(DATA SECTION Opens)

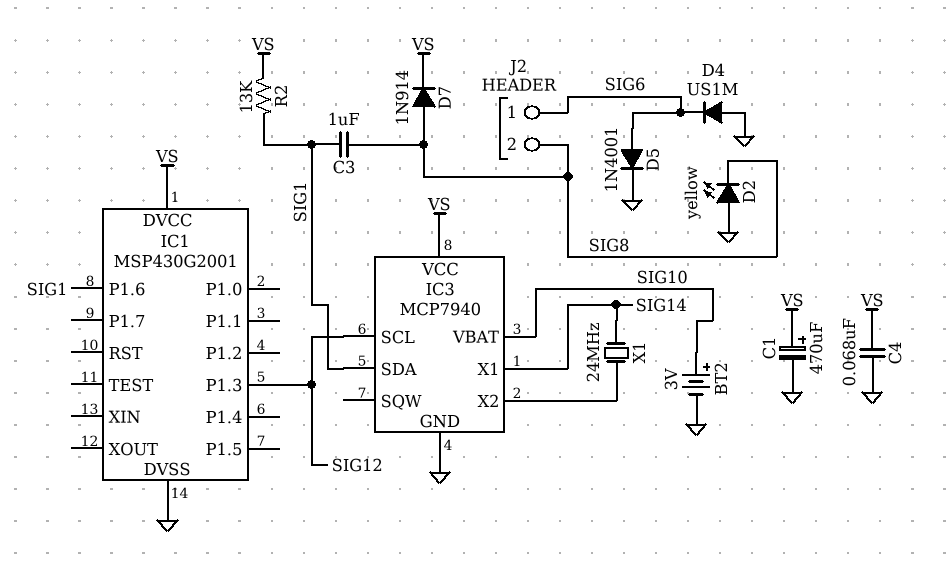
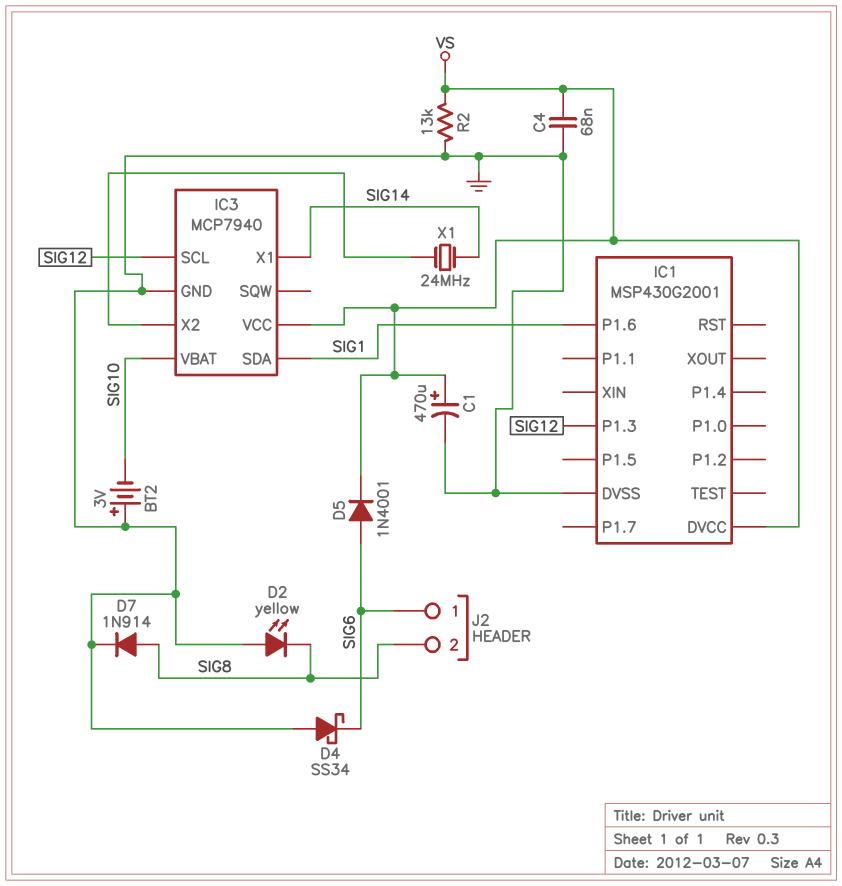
BT2: 3V (plus SIG10, minus GND) -> 3V (plus GND, minus SIG10)
C3: 1uF (SIG1, SIG8) -> none
D4: diode US1M (A GND, K SIG6) -> schottky SS34 (A GND, K SIG6)
D5: diode 1N4001 (A SIG6, K GND) -> diode 1N4001 (A SIG6, K VS)
D7: diode 1N914 (A SIG8, K VS) -> diode 1N914 (A SIG8, K GND)
R2: 13k (SIG1, VS) -> 13k (GND, VS)

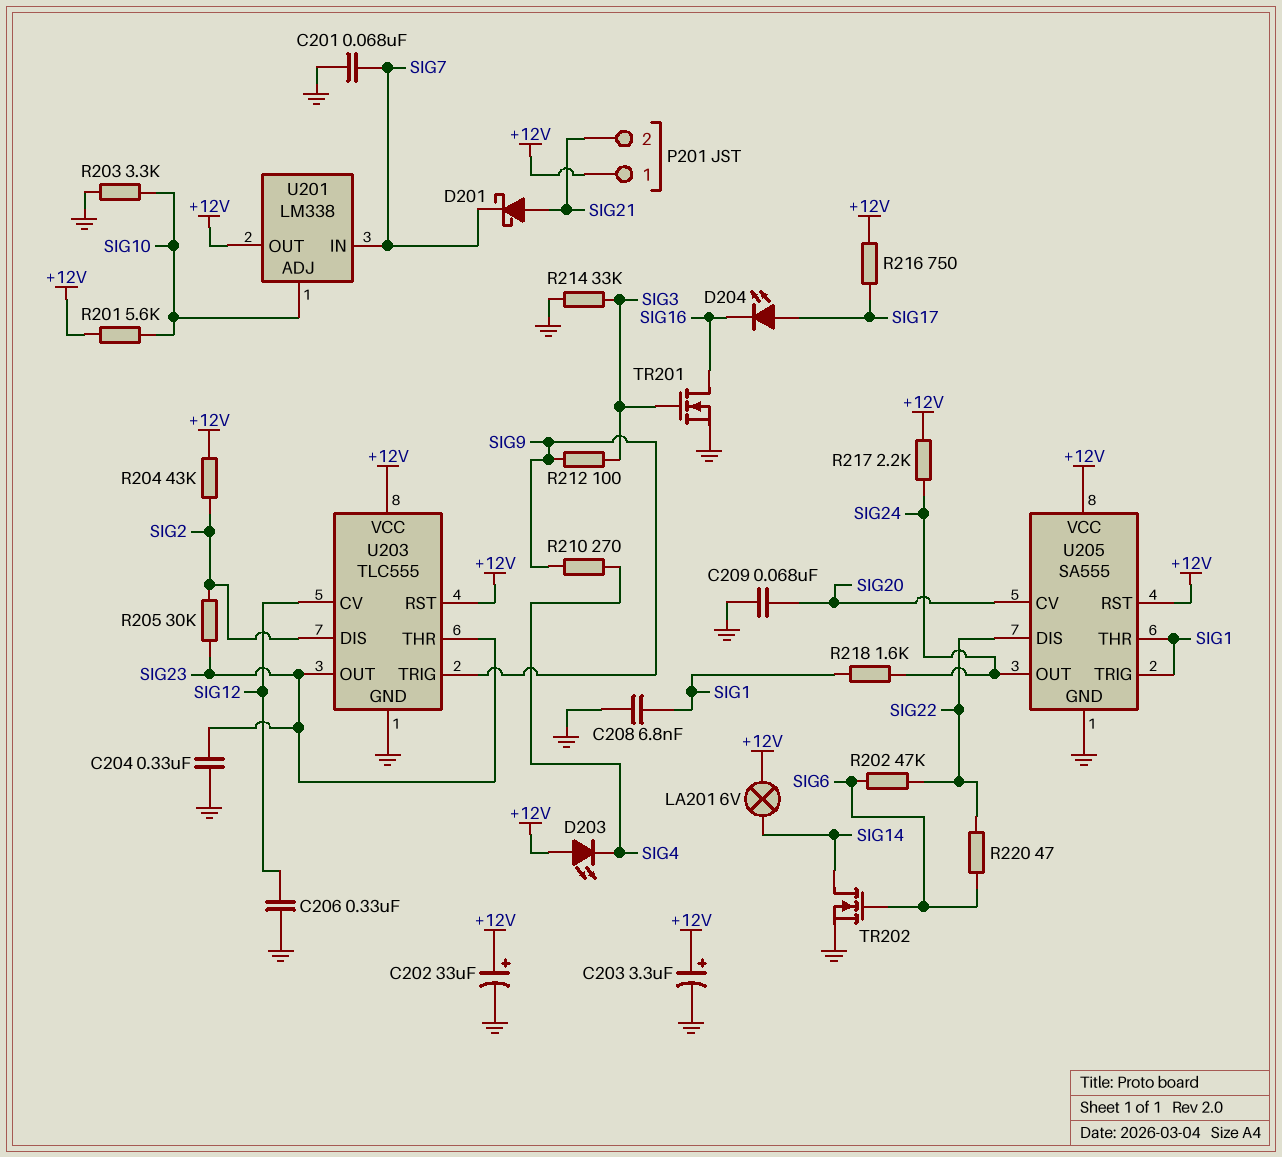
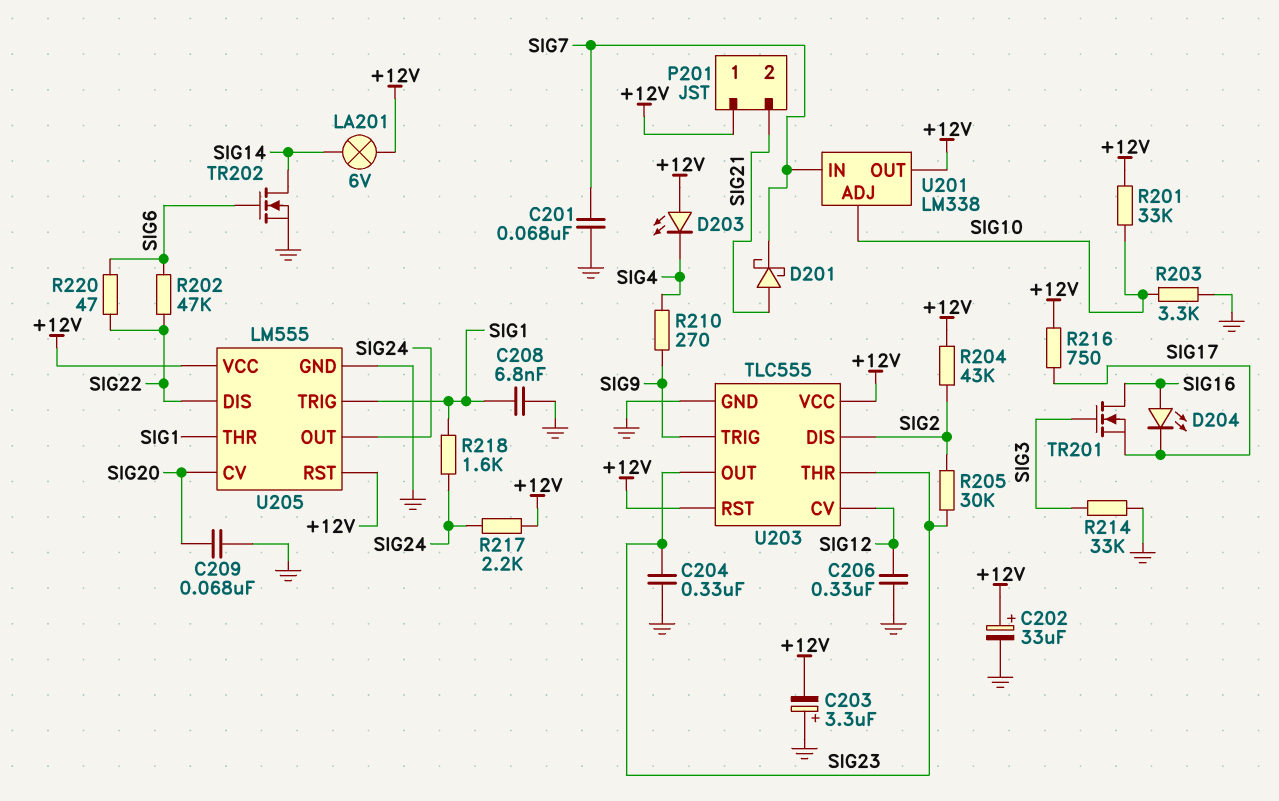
C203: 3.3uF (plus +12V, minus GND) -> 3.3uF (plus GND, minus +12V)
D204: LED (A SIG17, K SIG16) -> LED (A SIG16, K SIG17)
R201: 5.6k (+12V, SIG10) -> 33k (+12V, SIG10)
R212: 100 (SIG3, SIG9) -> none
TR201: NMOS (G SIG3, D SIG16, S GND) -> NMOS (G SIG3, D SIG16, S SIG17)
U205: SA555 -> LM555

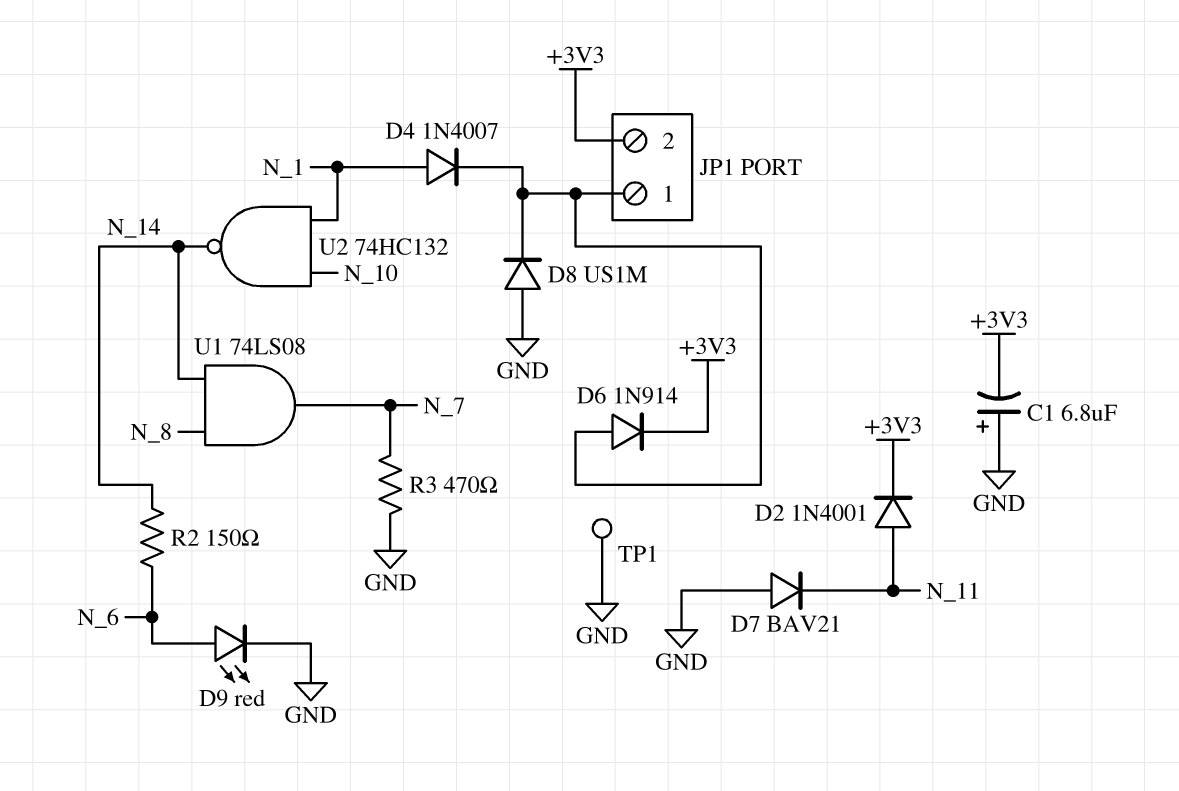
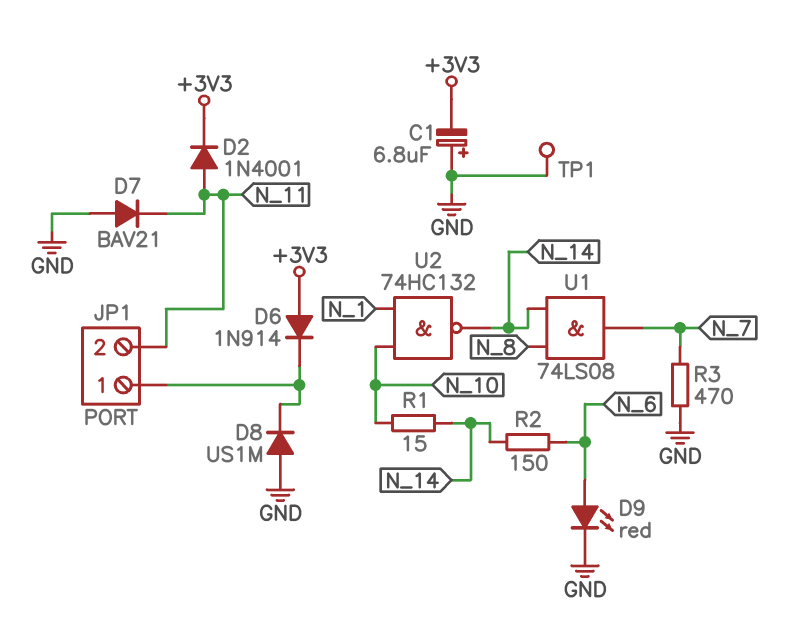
D4: diode 1N4007 (A N_1, K JP1/1) -> none
D6: diode 1N914 (A JP1/1, K +3V3) -> diode 1N914 (A +3V3, K JP1/1)
JP1 pin 2: +3V3 -> N_11
R1: none -> 15 (N_10, N_14)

(DATA SECTION Closes)

> **WORK TO COMPLETE**:
I need each line of the entries that holds the string "plus" located and copied.

> **WRITTEN SOLUTION**:
BT2: 3V (plus SIG10, minus GND) -> 3V (plus GND, minus SIG10)
C203: 3.3uF (plus +12V, minus GND) -> 3.3uF (plus GND, minus +12V)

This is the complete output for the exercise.